Every line below that has the word "fork" counts once; report how many lines that makes, with no other words.

* **Data**
——

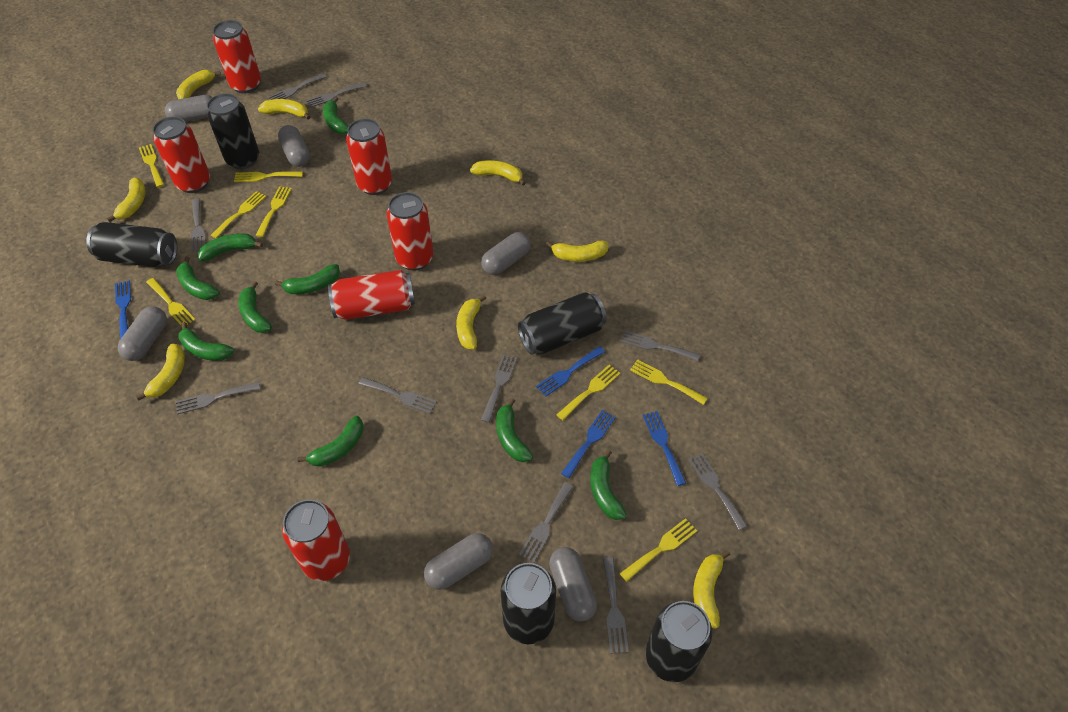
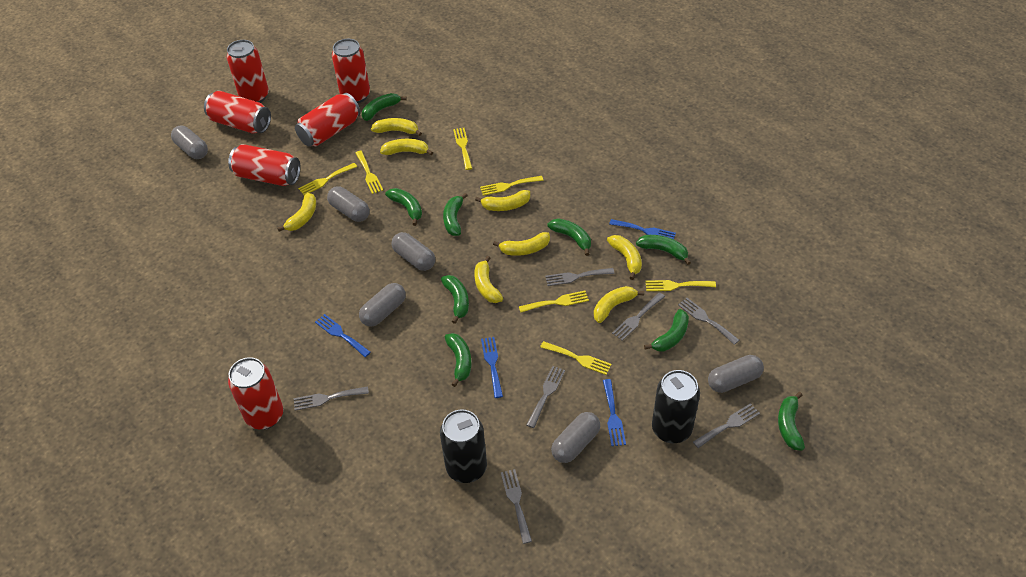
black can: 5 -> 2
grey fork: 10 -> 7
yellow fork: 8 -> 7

——

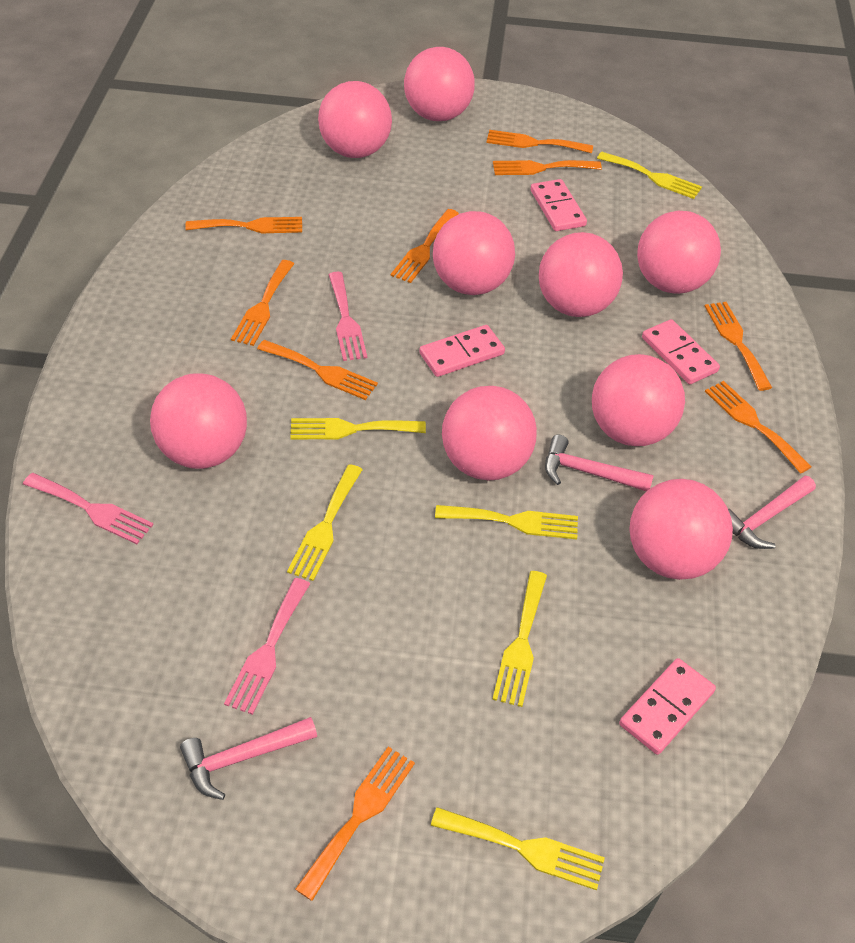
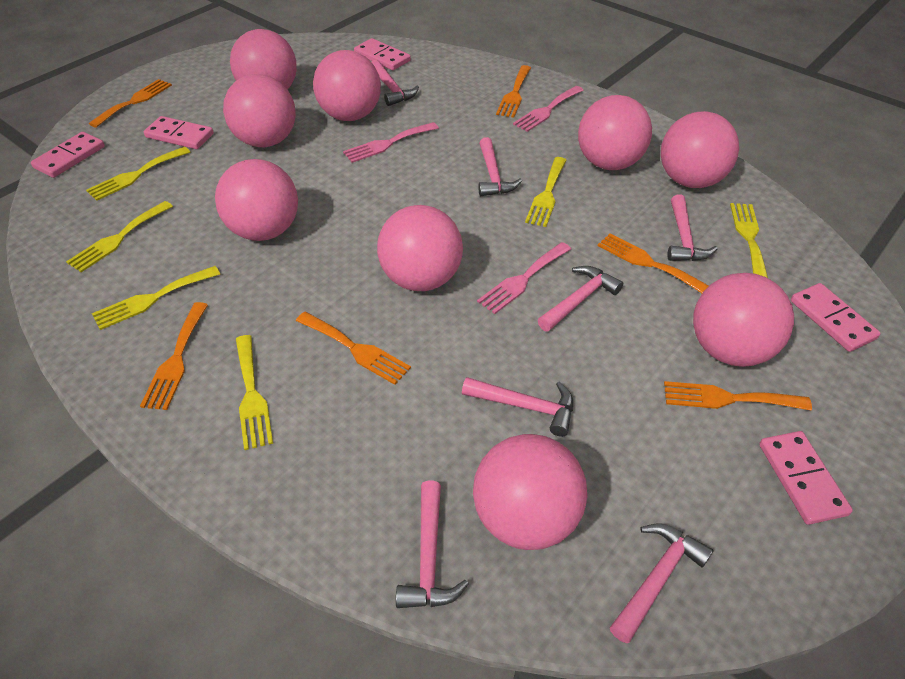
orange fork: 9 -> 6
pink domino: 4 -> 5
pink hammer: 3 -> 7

——

* **Answer to this task**
3